■ INPUT FOR THIS TASK ■
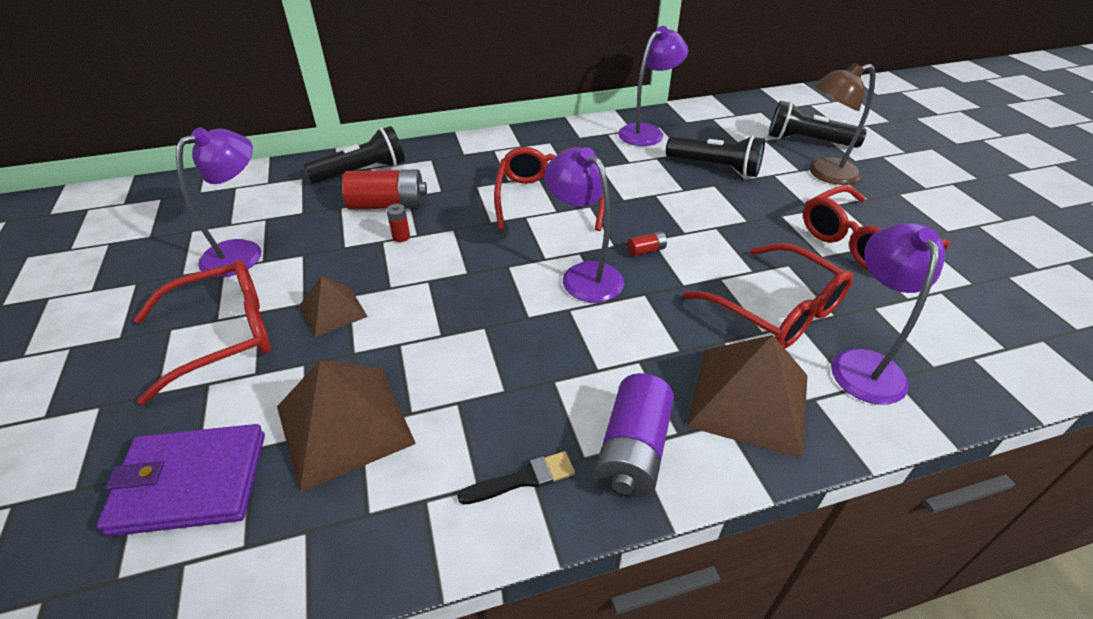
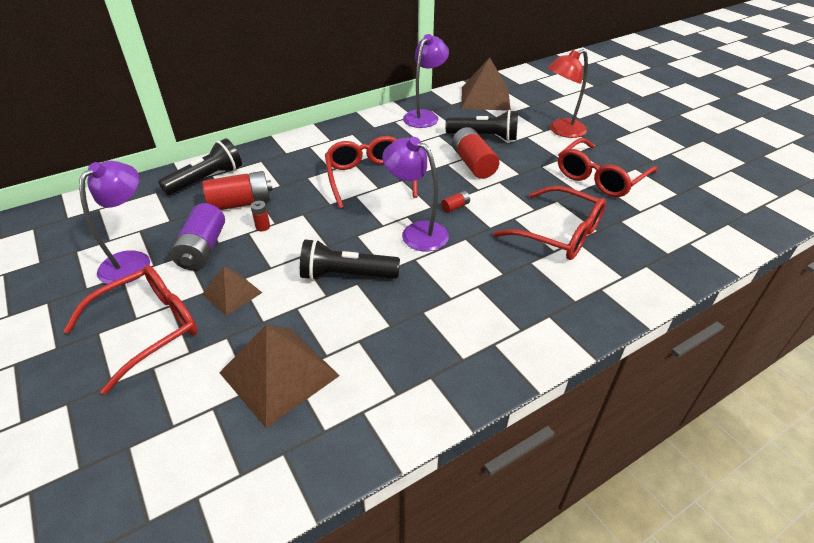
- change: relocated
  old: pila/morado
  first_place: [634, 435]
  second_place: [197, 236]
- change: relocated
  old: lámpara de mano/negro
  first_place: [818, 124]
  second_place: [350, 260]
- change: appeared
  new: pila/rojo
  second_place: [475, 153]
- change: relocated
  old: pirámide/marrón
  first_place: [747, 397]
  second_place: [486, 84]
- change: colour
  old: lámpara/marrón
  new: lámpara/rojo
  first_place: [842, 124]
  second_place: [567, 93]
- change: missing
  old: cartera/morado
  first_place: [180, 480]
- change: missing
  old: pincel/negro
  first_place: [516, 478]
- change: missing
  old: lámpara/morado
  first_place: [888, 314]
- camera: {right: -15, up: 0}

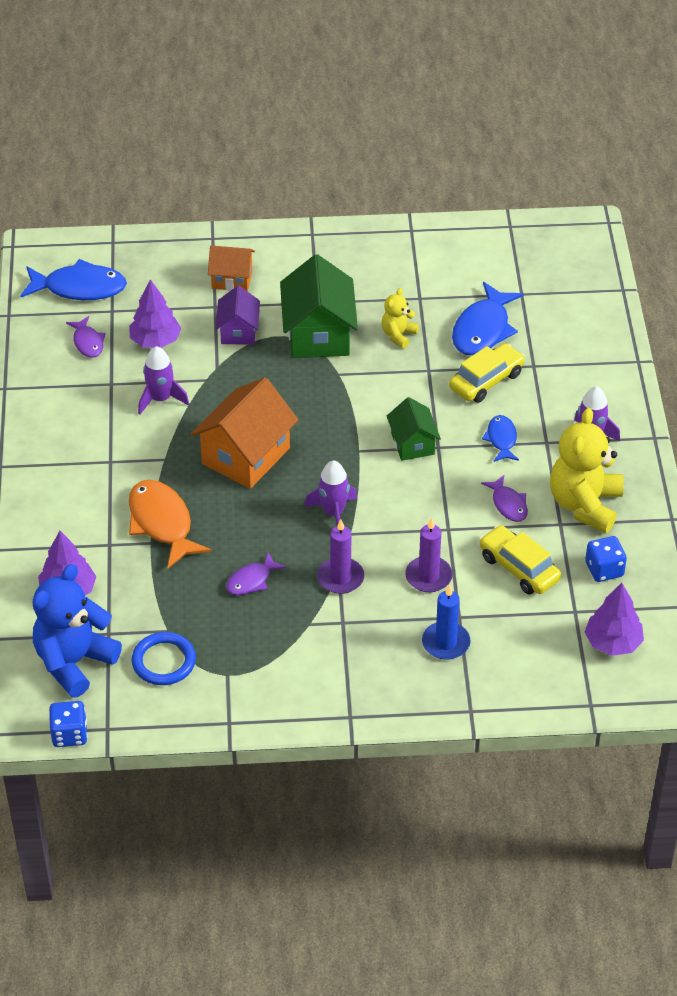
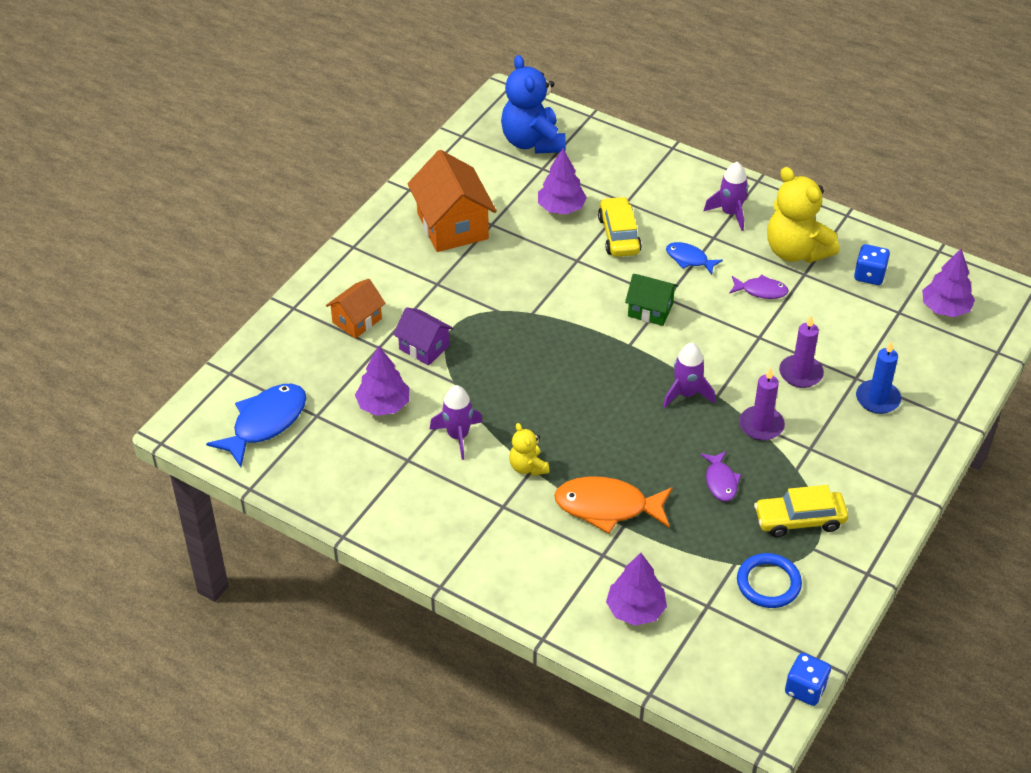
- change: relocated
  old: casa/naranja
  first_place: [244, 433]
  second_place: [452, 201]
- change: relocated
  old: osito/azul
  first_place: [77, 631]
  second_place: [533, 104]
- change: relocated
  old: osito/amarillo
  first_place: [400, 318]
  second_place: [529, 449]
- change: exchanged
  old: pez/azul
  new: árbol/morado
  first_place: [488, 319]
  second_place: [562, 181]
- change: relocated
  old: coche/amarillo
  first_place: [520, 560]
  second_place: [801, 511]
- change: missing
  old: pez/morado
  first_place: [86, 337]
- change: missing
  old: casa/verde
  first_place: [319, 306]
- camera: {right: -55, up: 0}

...

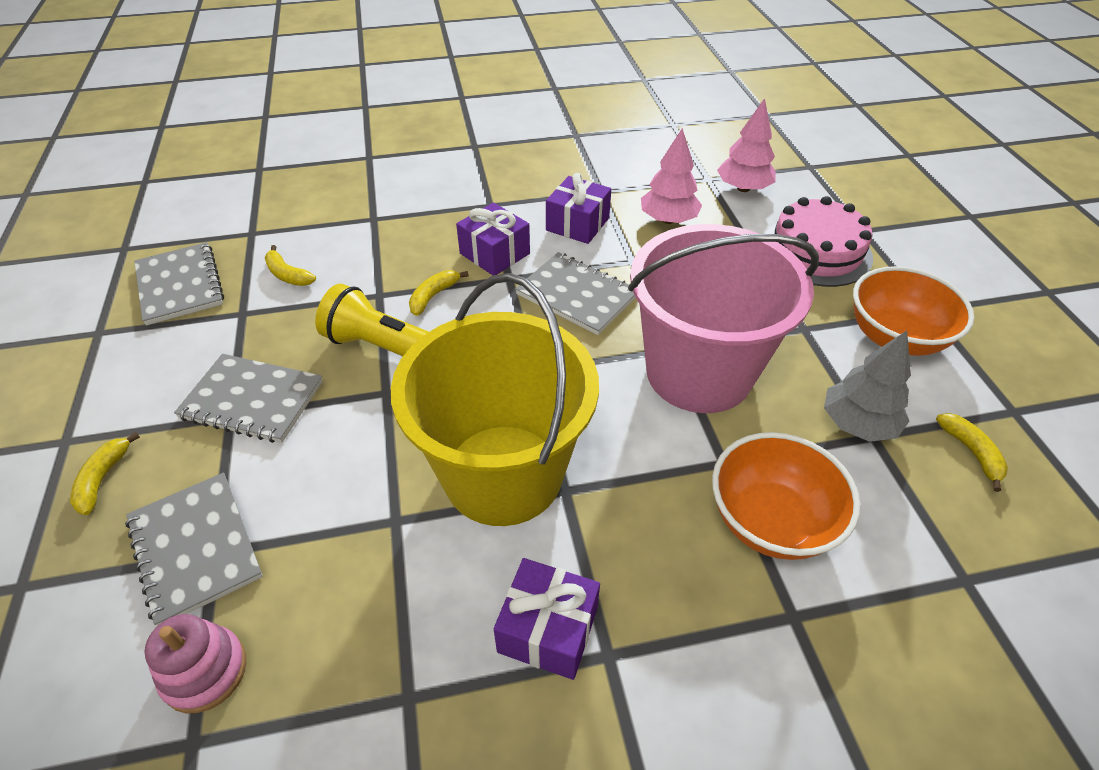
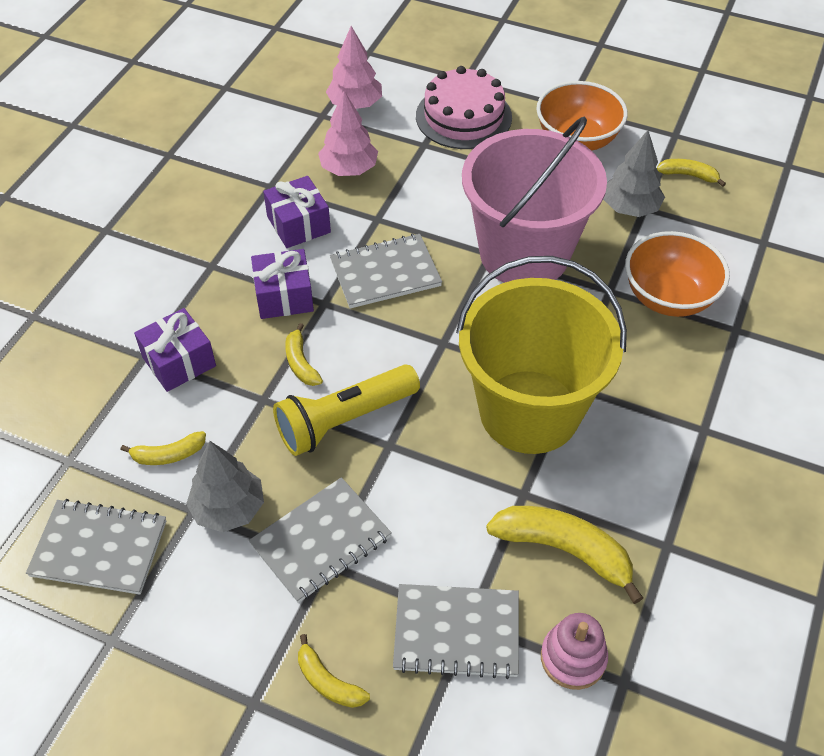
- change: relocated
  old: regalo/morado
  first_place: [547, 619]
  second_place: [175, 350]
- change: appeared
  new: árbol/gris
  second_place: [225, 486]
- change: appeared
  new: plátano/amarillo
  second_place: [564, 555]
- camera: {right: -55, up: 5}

■ WHAT YOU WILL DO ■
Every line of the entries that includes "lámpara" must be copied into the answer.

■ EXERCISE RESULT ■
  old: lámpara de mano/negro
  old: lámpara/marrón
  new: lámpara/rojo
  old: lámpara/morado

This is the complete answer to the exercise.